▸ REQUIRED ACTION:
Reproduce every record below word for word and include no pictures.

▸ SUPPLIED INFORMATION:
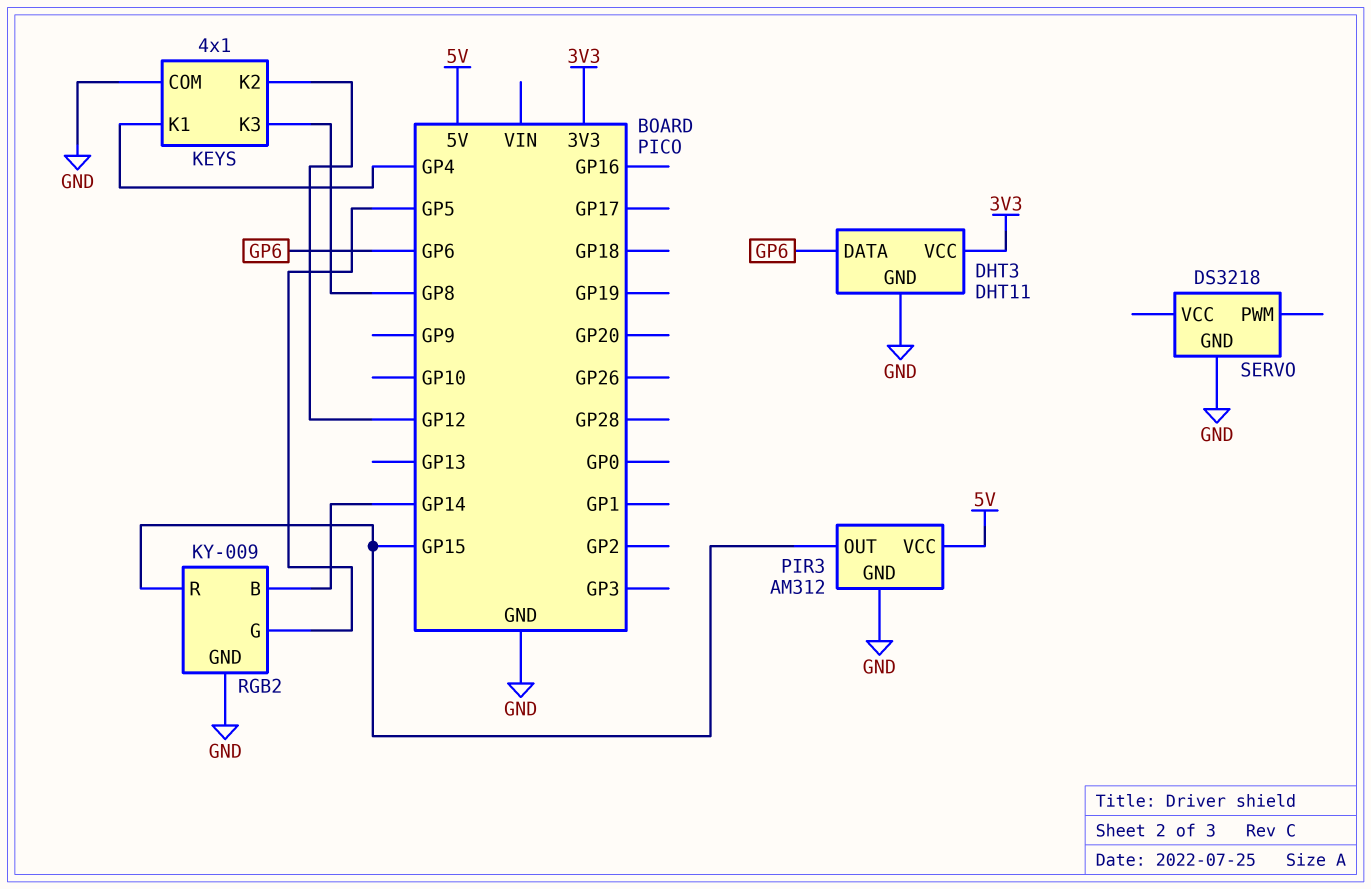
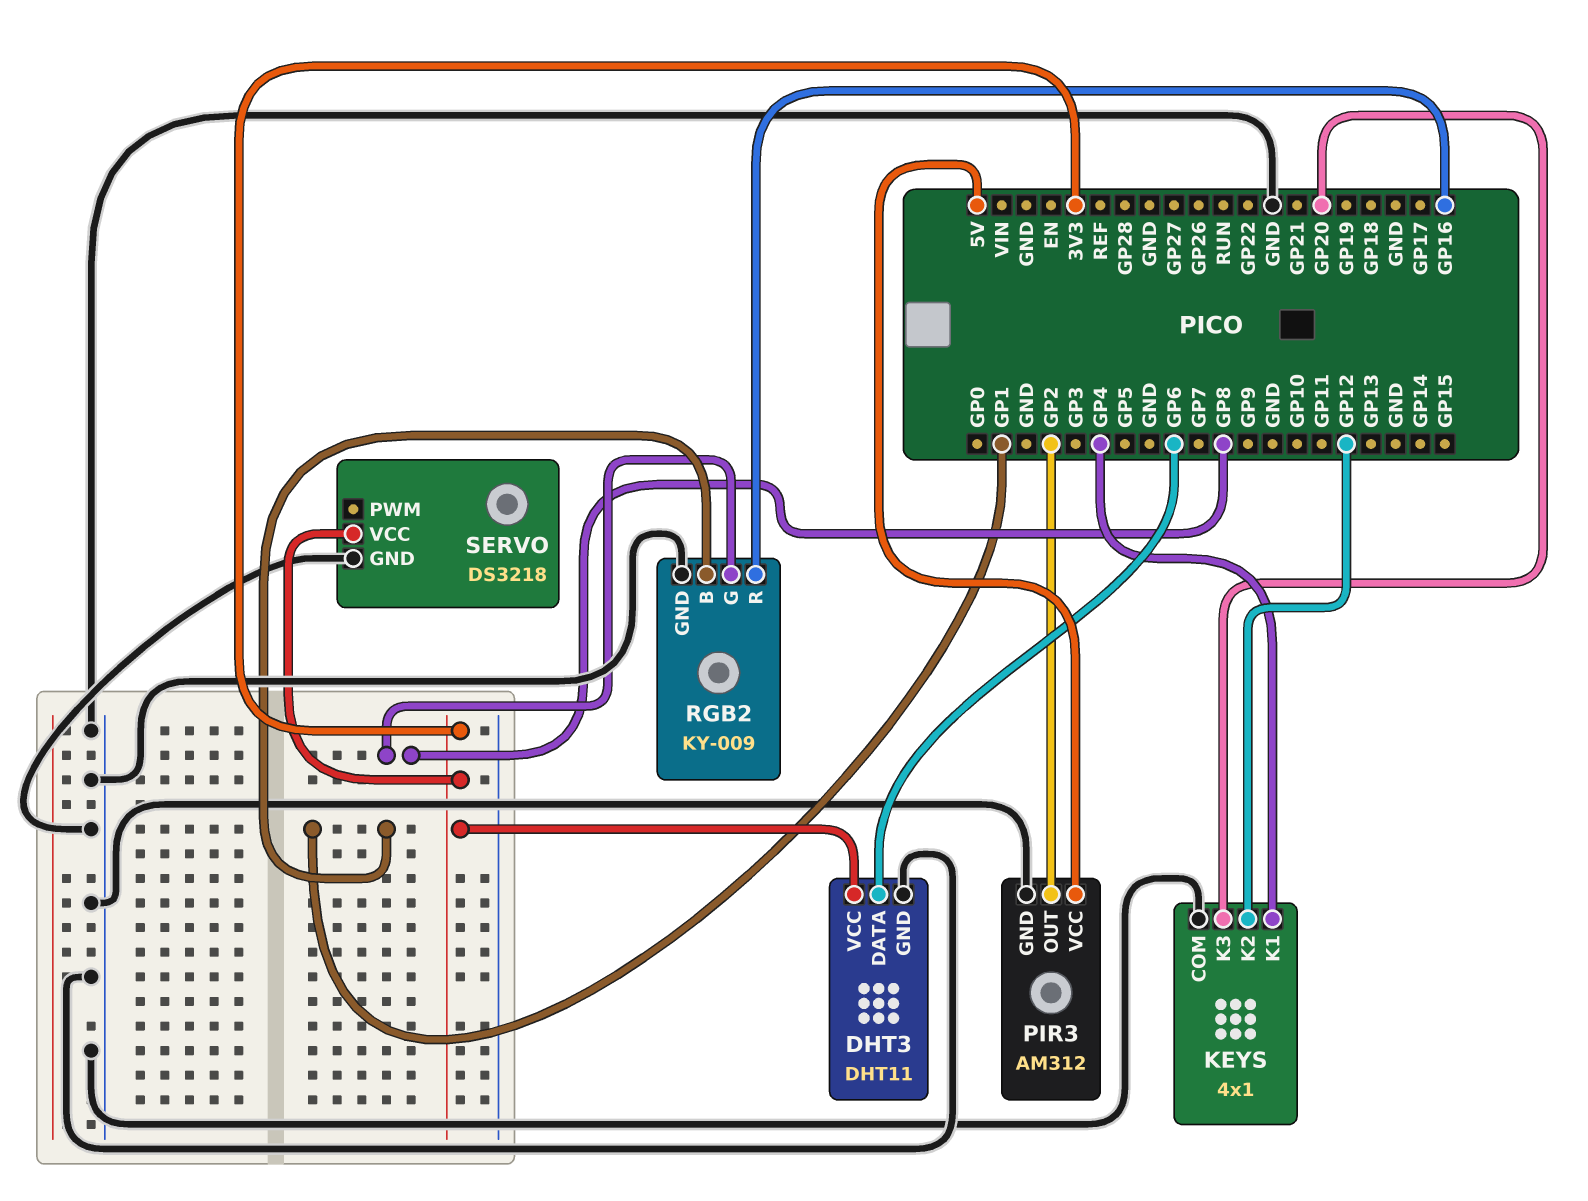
KEYS pin K3: GP8 -> GP20
PIR3 pin OUT: GP15 -> GP2
RGB2 pin B: GP14 -> GP1
RGB2 pin G: GP5 -> GP8
RGB2 pin R: GP15 -> GP16
SERVO pin VCC: none -> 3V3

▸ YOUR SOLUTION:
KEYS pin K3: GP8 -> GP20
PIR3 pin OUT: GP15 -> GP2
RGB2 pin B: GP14 -> GP1
RGB2 pin G: GP5 -> GP8
RGB2 pin R: GP15 -> GP16
SERVO pin VCC: none -> 3V3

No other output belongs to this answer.